Without pictures, return the lines from the one containing "red star: moved 37 px down" through the last line of the data below, exactly.

[[ Dataset entries open ]]

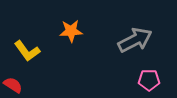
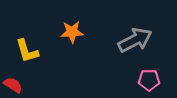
orange star: moved 1 px right, 1 px down
yellow L-shape: rotated 20 degrees clockwise
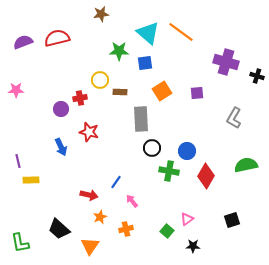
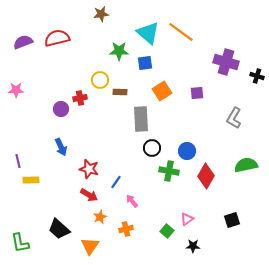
red star: moved 37 px down
red arrow: rotated 18 degrees clockwise
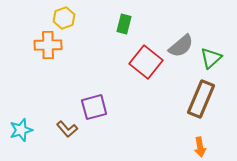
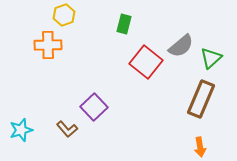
yellow hexagon: moved 3 px up
purple square: rotated 28 degrees counterclockwise
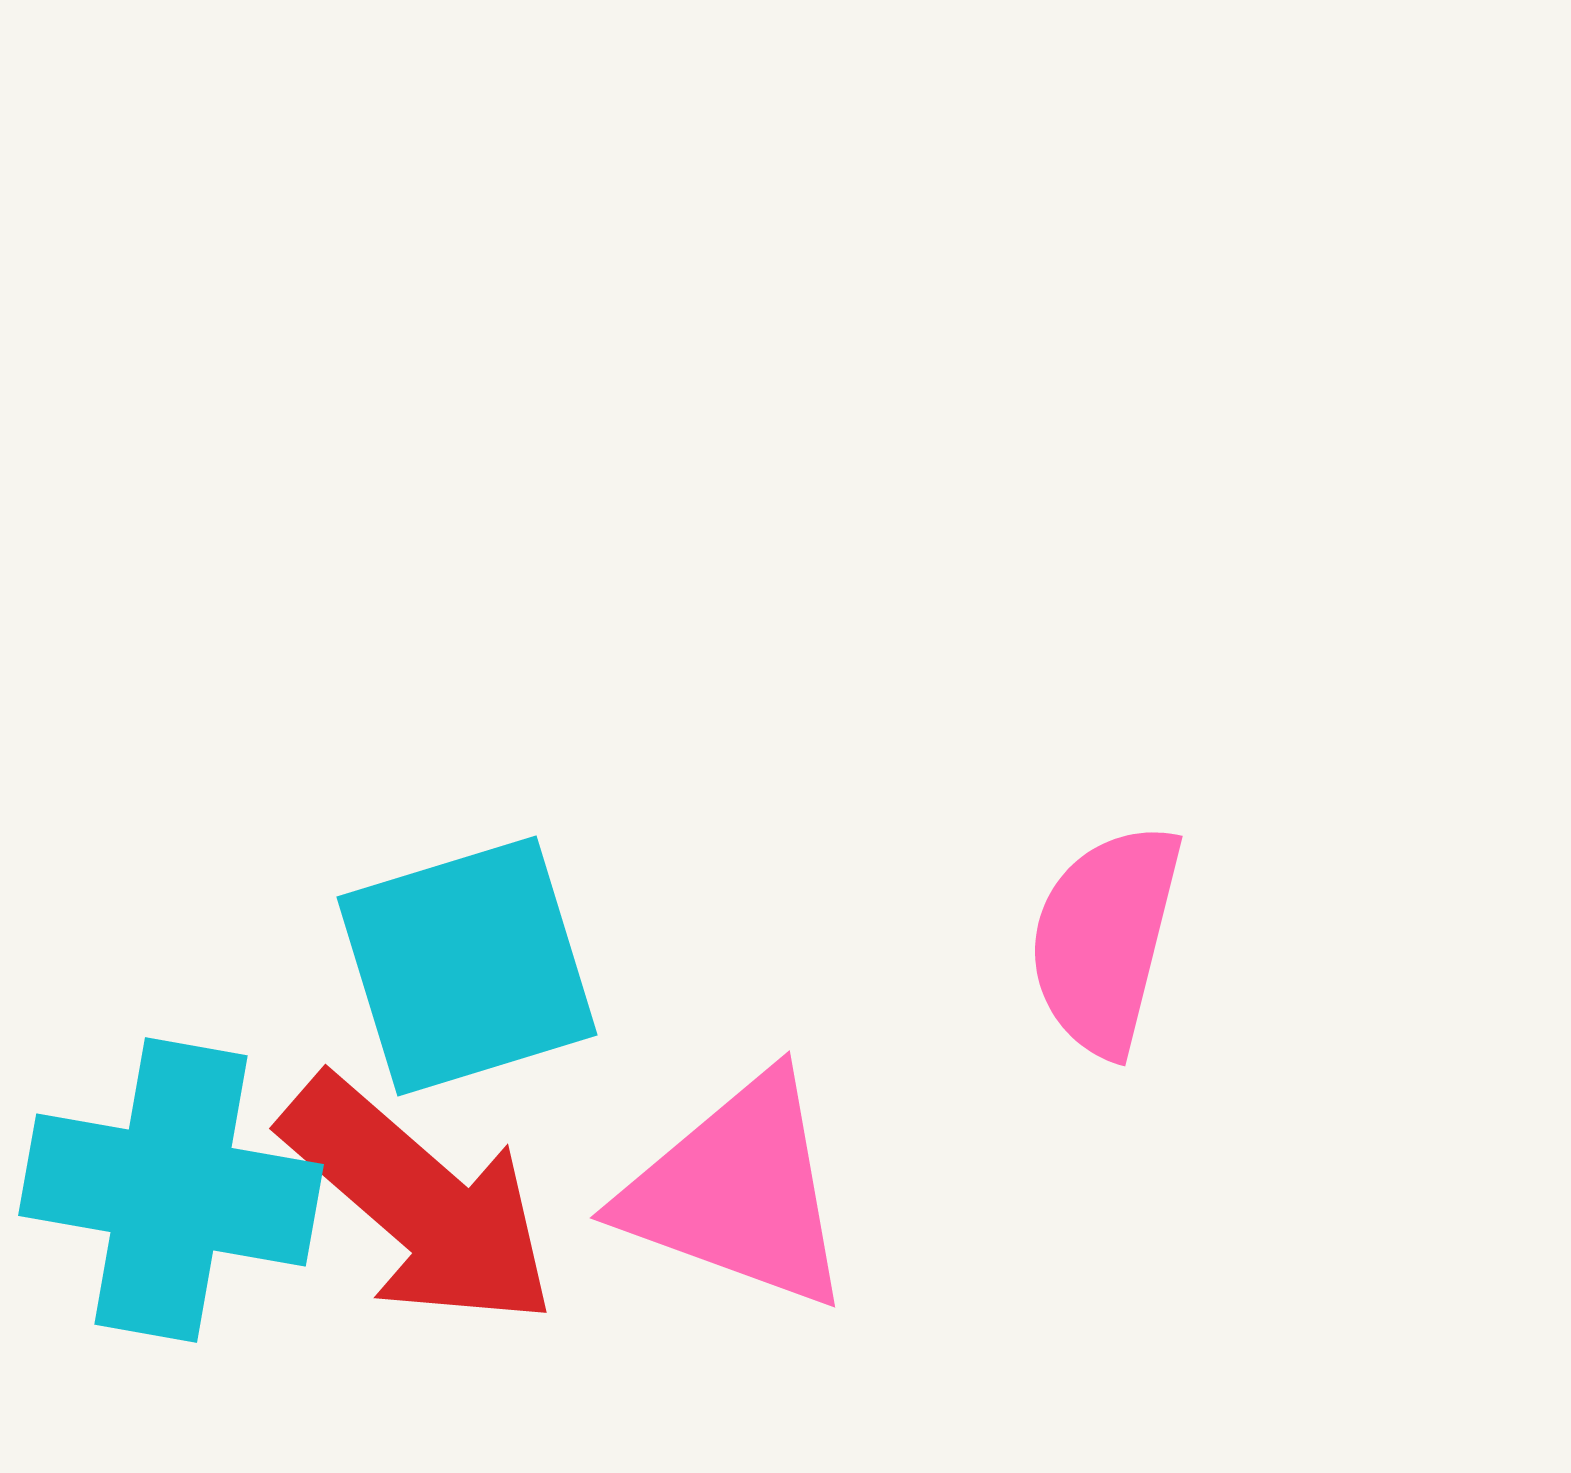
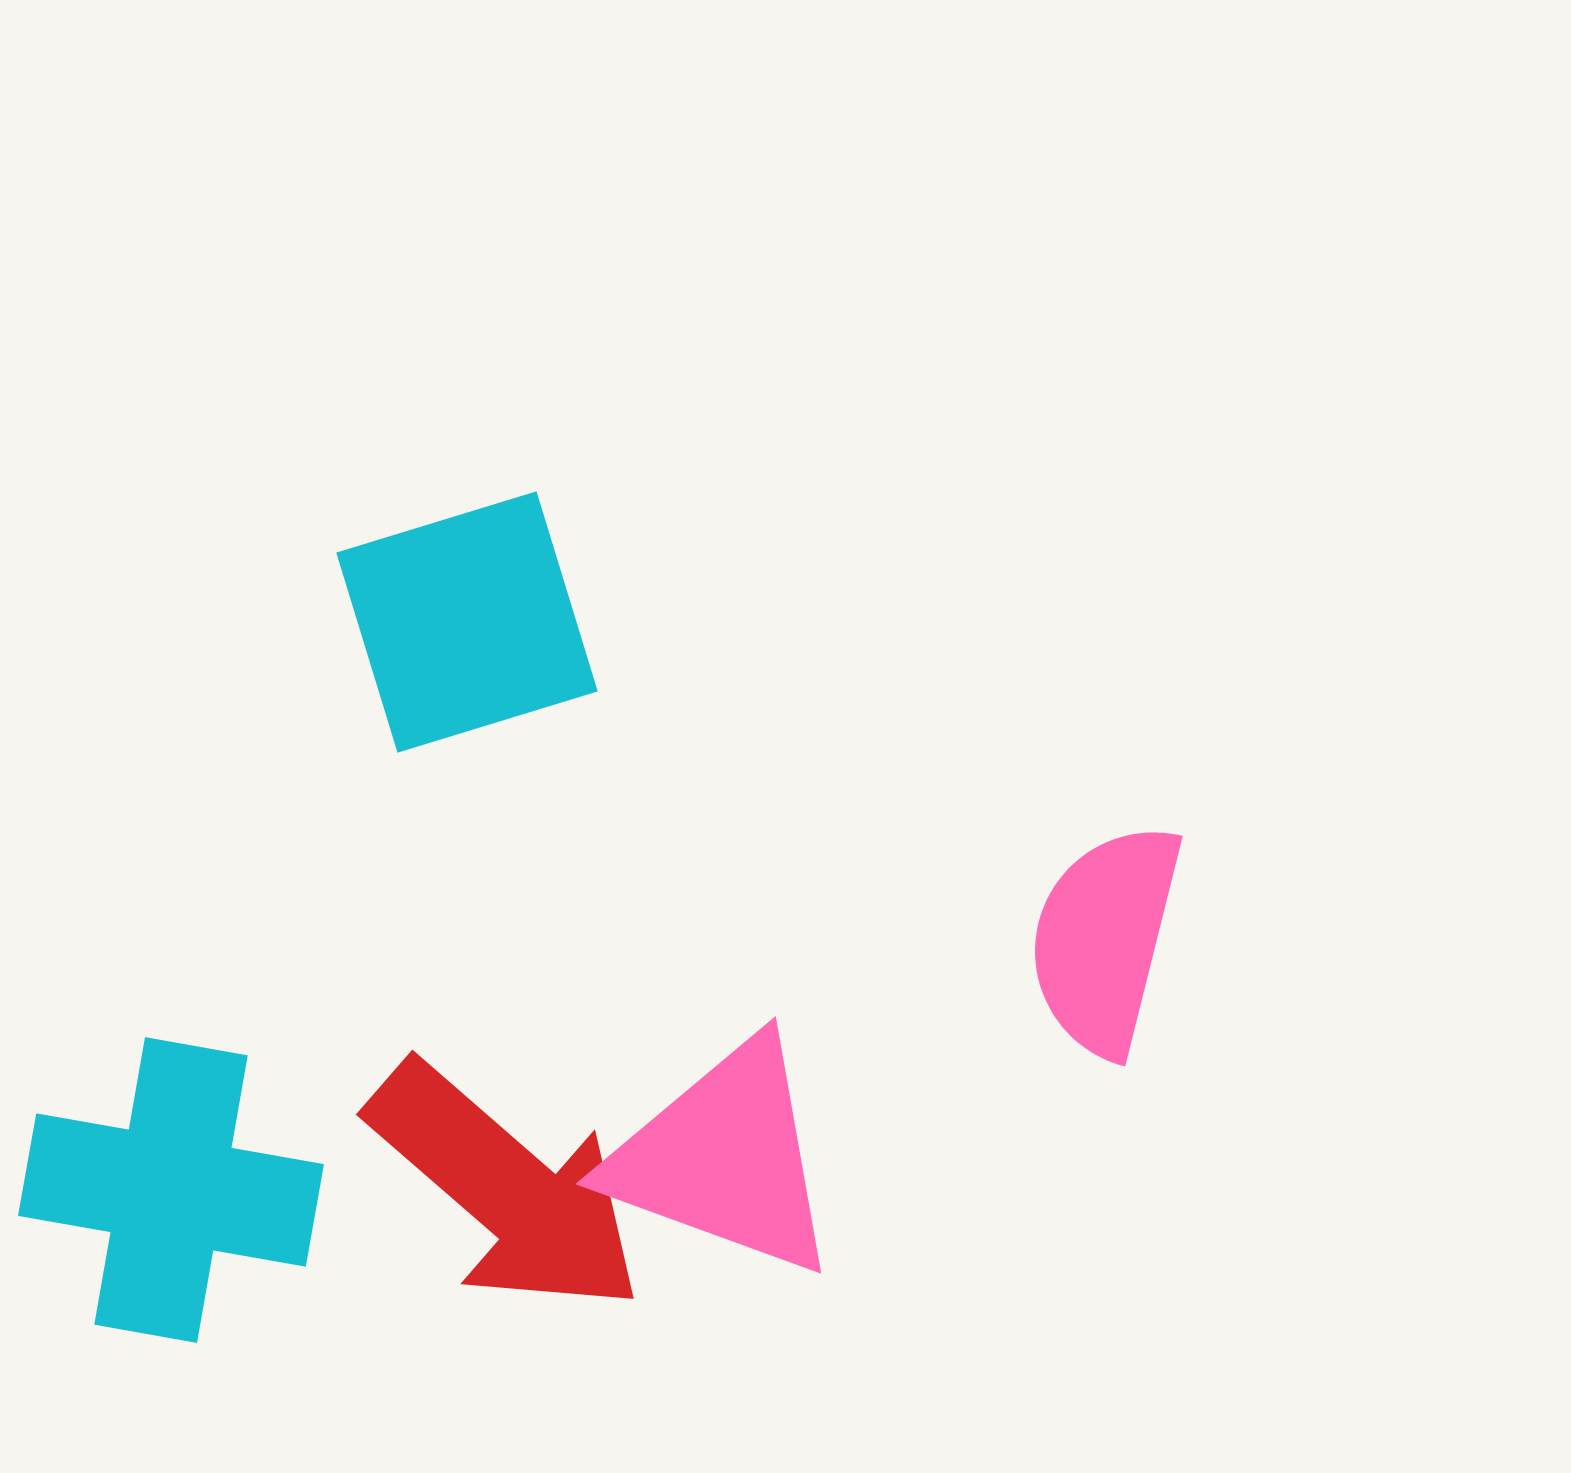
cyan square: moved 344 px up
pink triangle: moved 14 px left, 34 px up
red arrow: moved 87 px right, 14 px up
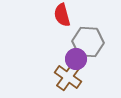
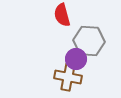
gray hexagon: moved 1 px right, 1 px up
brown cross: rotated 24 degrees counterclockwise
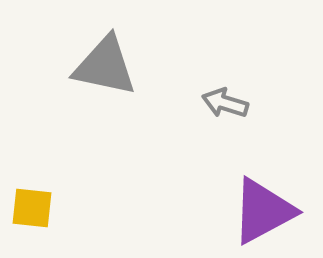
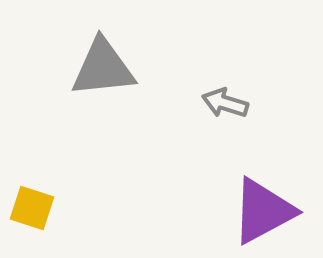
gray triangle: moved 2 px left, 2 px down; rotated 18 degrees counterclockwise
yellow square: rotated 12 degrees clockwise
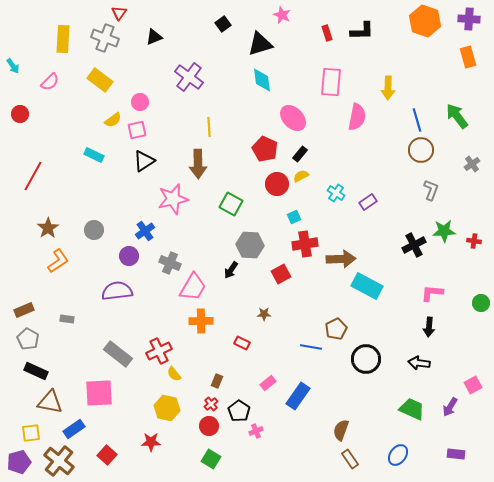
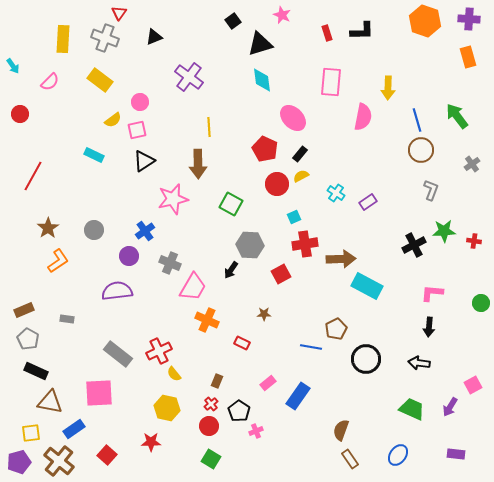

[[ Dataset entries closed ]]

Result of this exercise ::
red star: moved 37 px down
red arrow: rotated 18 degrees clockwise
yellow hexagon: moved 3 px up
purple square: rotated 28 degrees counterclockwise
cyan square: moved 344 px up
pink triangle: moved 14 px left, 34 px up
red arrow: moved 87 px right, 14 px up
gray hexagon: moved 1 px right, 1 px up
brown cross: rotated 24 degrees counterclockwise
gray triangle: moved 2 px left, 2 px down; rotated 18 degrees counterclockwise
yellow square: rotated 12 degrees clockwise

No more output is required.